THE TASK
Copy out exactly the lines from the one with "cyan star: (90, 27) -> (68, 55), size x1.5" through the last line of the listing below, both included, but none of the pictures.

DATA EXTRACTS

◇ ◇ ◇

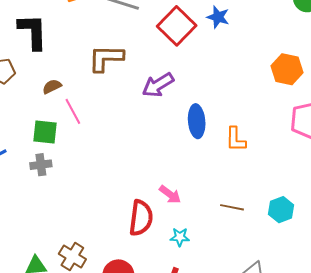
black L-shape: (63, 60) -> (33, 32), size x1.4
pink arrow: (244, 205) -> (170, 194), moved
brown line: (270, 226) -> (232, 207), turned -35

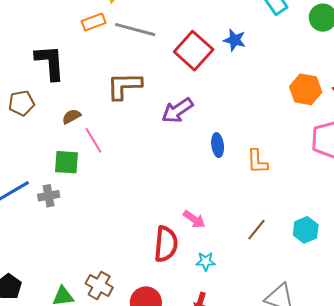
blue ellipse: (197, 121) -> (218, 145), size x0.7
gray cross: (41, 165) -> (49, 196), moved
brown line: (232, 207) -> (256, 230), turned -60

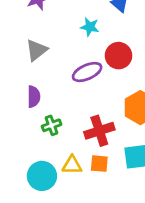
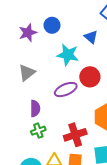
cyan star: (90, 27) -> (68, 55), size x1.5
purple semicircle: (34, 97) -> (35, 108), moved

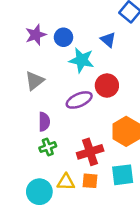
blue circle: (52, 25) -> (63, 37), moved

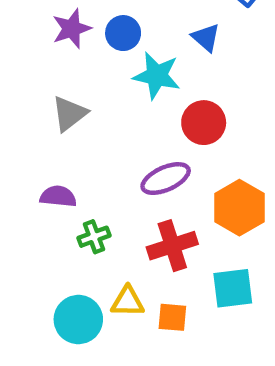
purple ellipse: (79, 100) -> (166, 179), moved
purple semicircle: (44, 122) -> (58, 196), moved, turned -84
orange square: (90, 181) -> (172, 317), moved

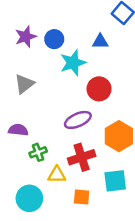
blue triangle: (206, 38) -> (100, 42), turned -42
cyan star: (157, 76) -> (73, 63), turned -30
yellow triangle: (128, 302) -> (57, 175), moved

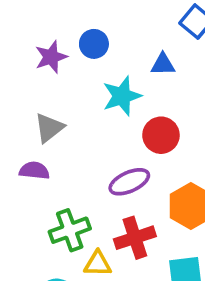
blue circle: (54, 39) -> (94, 44), moved
purple semicircle: (18, 130) -> (34, 171), moved
green cross: (38, 152) -> (70, 230), size x1.5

◇ ◇ ◇

THE COMPLETED TASK
cyan star: (90, 27) -> (68, 55), size x1.5
purple semicircle: (34, 97) -> (35, 108), moved

blue circle: (52, 25) -> (63, 37), moved

purple ellipse: (79, 100) -> (166, 179), moved
purple semicircle: (44, 122) -> (58, 196), moved, turned -84
orange square: (90, 181) -> (172, 317), moved

blue triangle: (206, 38) -> (100, 42), turned -42
cyan star: (157, 76) -> (73, 63), turned -30
yellow triangle: (128, 302) -> (57, 175), moved

blue circle: (54, 39) -> (94, 44), moved
purple semicircle: (18, 130) -> (34, 171), moved
green cross: (38, 152) -> (70, 230), size x1.5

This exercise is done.